WHAT THE TASK ASKS
Your answer is to be every line of the material that includes the string "VBAT".

RECORDS SHOWN

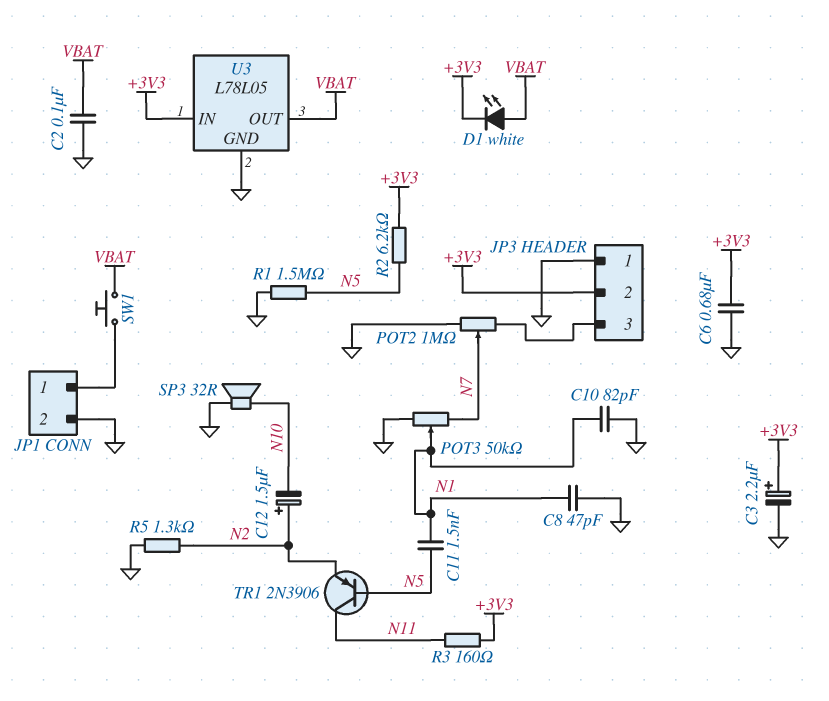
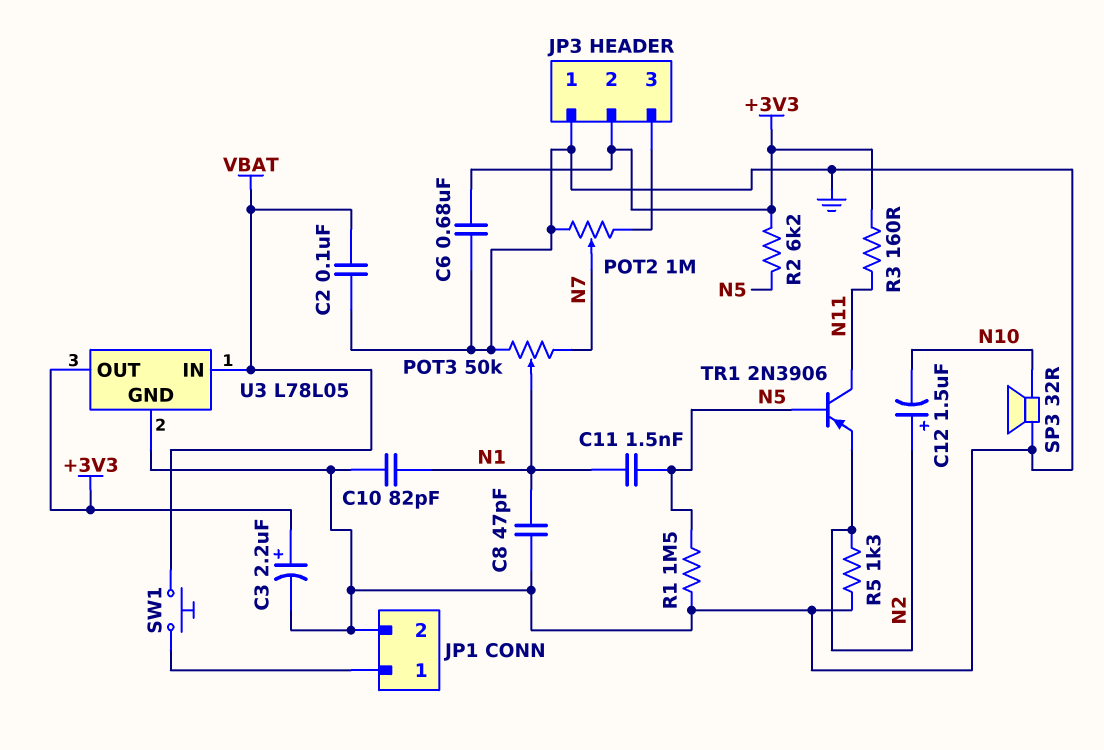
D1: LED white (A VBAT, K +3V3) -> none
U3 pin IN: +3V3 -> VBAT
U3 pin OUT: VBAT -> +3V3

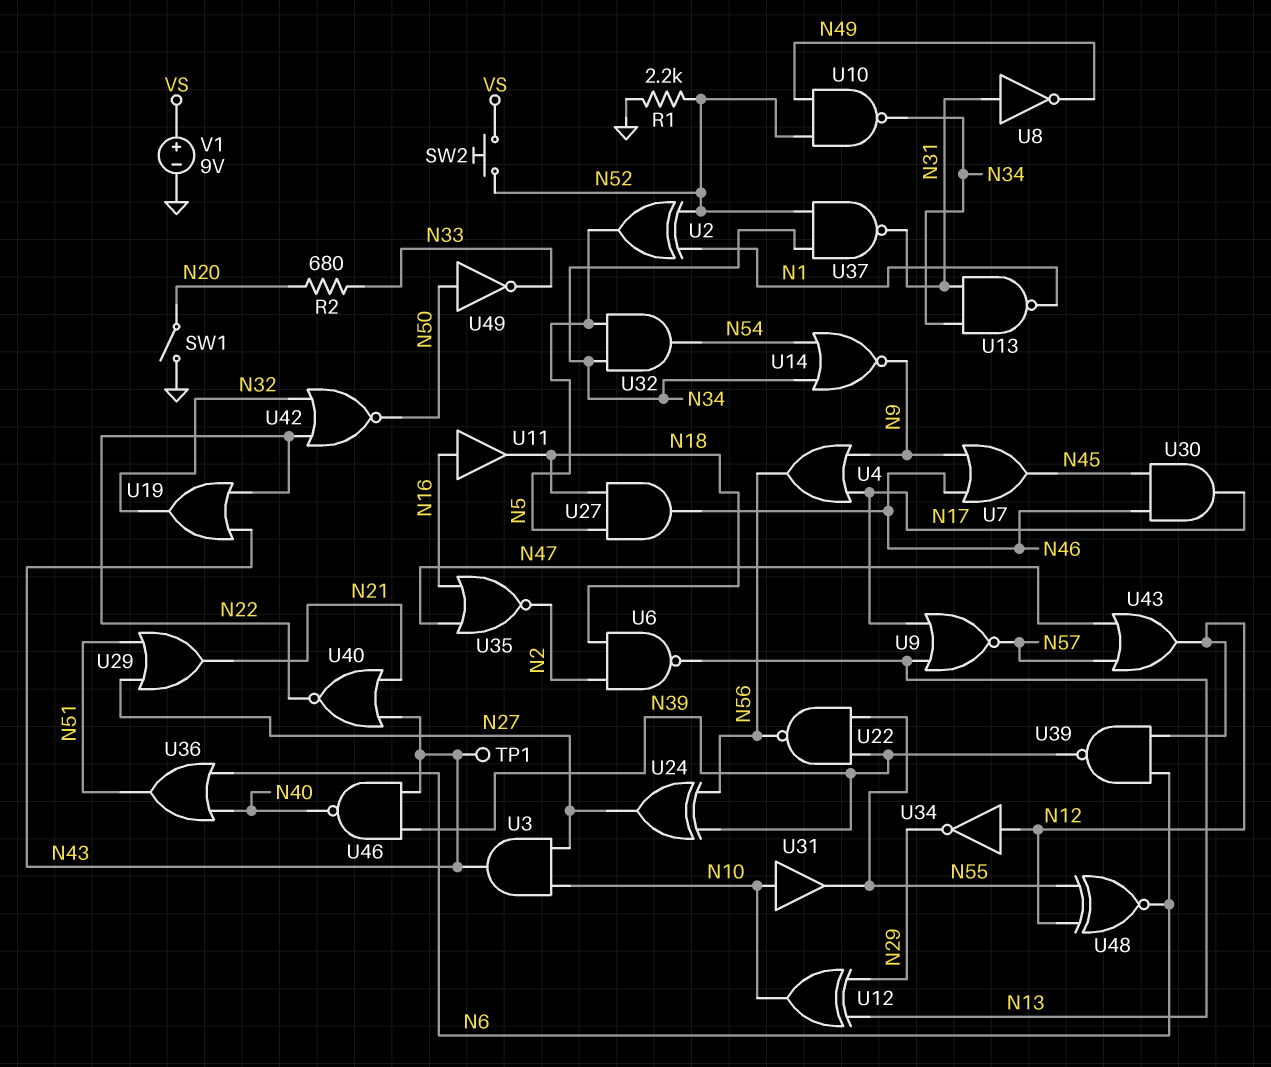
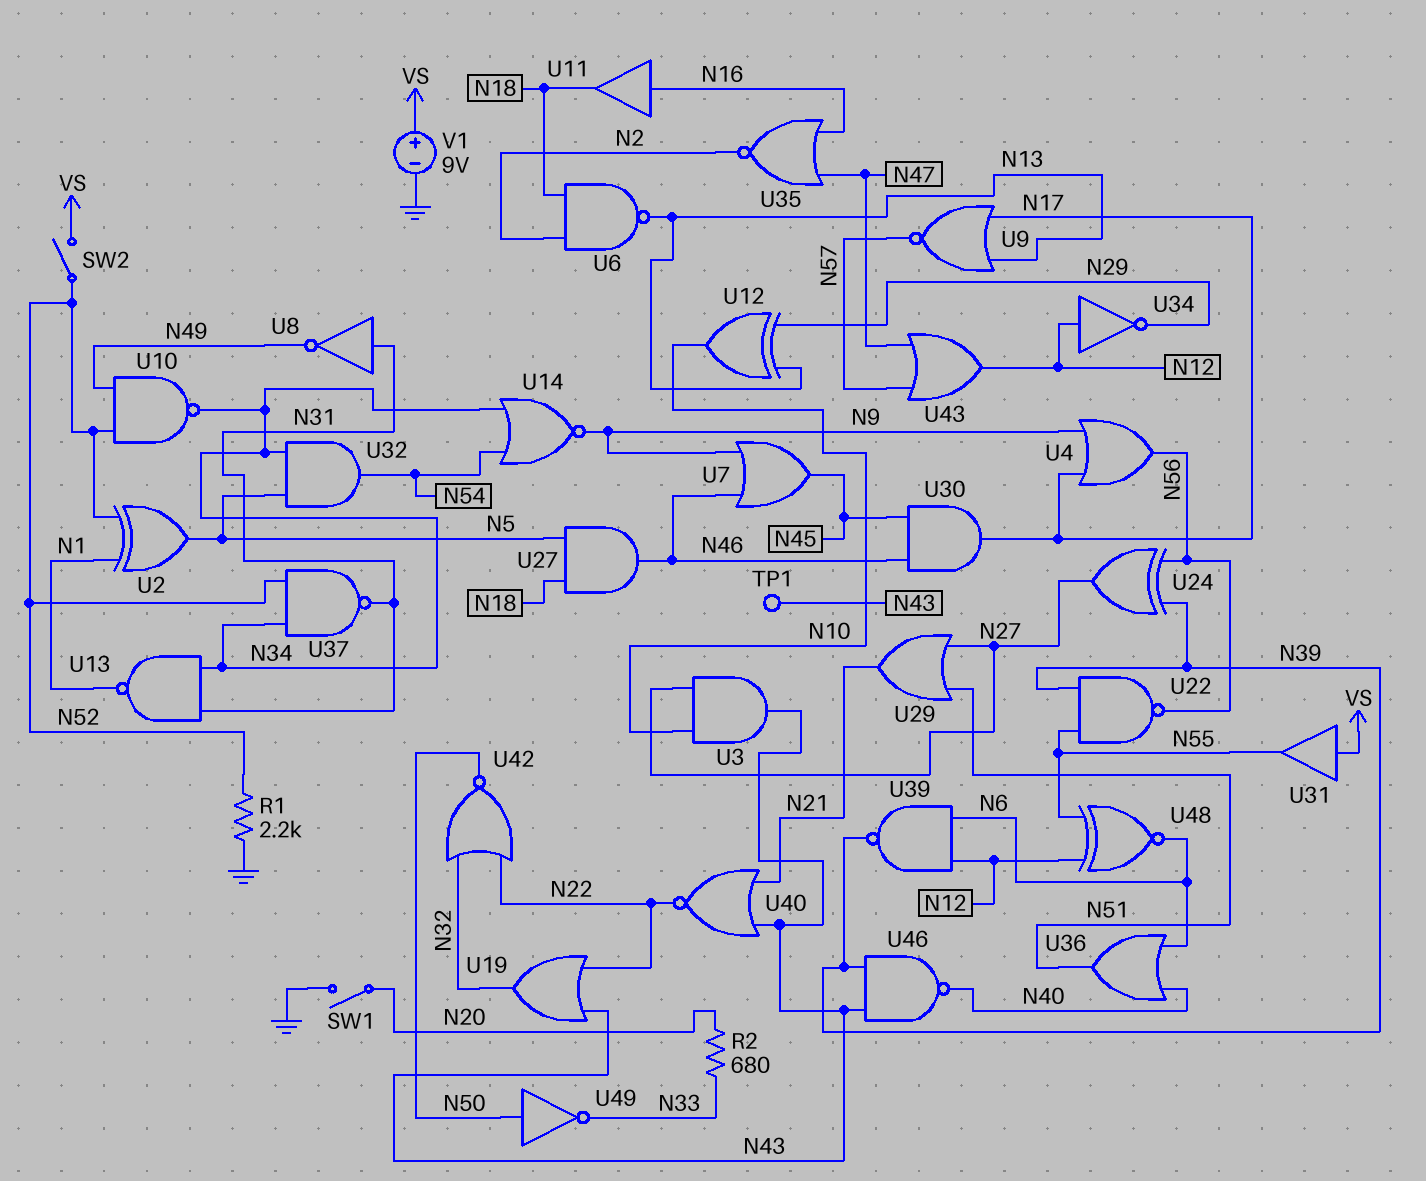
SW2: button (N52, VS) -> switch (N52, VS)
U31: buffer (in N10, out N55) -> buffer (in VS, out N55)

SOLUTION FOR THIS PROBLEM
D1: LED white (A VBAT, K +3V3) -> none
U3 pin IN: +3V3 -> VBAT
U3 pin OUT: VBAT -> +3V3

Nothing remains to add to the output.